▶ [Data]:
+++

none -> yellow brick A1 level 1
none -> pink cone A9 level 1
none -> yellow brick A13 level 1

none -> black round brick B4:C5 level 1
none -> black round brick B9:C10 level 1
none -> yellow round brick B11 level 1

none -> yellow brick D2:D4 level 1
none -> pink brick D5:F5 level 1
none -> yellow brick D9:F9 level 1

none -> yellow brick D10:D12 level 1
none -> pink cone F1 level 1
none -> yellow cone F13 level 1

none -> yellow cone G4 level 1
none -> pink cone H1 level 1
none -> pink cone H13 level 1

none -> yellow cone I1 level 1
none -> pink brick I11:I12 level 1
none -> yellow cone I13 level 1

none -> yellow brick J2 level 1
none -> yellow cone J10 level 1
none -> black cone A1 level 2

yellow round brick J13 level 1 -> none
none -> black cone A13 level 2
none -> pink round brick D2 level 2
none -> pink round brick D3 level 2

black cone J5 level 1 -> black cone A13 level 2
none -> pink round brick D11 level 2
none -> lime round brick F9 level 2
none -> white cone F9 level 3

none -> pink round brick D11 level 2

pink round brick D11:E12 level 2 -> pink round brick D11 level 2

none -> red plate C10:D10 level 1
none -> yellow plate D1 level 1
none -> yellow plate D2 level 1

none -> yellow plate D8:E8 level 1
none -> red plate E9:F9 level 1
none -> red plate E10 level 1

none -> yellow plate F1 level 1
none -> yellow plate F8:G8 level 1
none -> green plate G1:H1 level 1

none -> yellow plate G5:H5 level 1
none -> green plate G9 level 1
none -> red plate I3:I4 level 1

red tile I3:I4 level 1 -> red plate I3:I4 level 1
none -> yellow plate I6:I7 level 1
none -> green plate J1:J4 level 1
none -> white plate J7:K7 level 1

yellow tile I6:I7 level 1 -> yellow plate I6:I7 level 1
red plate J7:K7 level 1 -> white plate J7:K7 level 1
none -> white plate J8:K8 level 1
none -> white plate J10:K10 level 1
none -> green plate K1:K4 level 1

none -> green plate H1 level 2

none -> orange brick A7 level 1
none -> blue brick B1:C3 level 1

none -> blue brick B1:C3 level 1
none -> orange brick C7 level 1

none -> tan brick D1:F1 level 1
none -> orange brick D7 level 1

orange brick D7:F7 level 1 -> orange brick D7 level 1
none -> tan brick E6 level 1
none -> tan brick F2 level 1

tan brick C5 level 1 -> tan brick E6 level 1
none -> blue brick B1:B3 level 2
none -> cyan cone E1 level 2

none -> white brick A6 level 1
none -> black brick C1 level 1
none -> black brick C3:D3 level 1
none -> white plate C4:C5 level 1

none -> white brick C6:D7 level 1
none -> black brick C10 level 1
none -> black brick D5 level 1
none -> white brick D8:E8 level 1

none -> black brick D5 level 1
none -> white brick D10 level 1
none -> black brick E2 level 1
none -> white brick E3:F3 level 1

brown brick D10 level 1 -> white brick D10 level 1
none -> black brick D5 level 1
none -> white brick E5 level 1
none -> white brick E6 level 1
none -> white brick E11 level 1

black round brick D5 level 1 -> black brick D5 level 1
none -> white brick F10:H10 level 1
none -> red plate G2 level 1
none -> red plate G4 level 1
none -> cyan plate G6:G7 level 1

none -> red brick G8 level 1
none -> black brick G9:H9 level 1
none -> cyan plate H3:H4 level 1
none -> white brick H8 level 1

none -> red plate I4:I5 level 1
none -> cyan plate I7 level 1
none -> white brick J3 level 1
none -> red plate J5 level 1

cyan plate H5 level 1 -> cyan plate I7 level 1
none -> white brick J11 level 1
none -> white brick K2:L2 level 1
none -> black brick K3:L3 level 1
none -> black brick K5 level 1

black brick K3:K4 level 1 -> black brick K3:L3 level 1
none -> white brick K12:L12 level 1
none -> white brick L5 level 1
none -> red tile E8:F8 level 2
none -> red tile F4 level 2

+++

▶ [Work order]:
Your answer must be one number: the count of lines in the entries that contain the string "tile".

▶ [Answer below]:
4